▶ [Task item]: Go through the data below and return each line where the string "none" appears.

▶ [Source data]:
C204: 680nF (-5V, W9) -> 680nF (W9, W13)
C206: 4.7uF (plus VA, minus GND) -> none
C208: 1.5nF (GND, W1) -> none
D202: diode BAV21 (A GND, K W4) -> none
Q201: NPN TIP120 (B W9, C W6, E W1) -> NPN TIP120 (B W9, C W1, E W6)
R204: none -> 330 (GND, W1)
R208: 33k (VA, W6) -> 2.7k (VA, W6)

▶ [Solution to the problem]:
C206: 4.7uF (plus VA, minus GND) -> none
C208: 1.5nF (GND, W1) -> none
D202: diode BAV21 (A GND, K W4) -> none
R204: none -> 330 (GND, W1)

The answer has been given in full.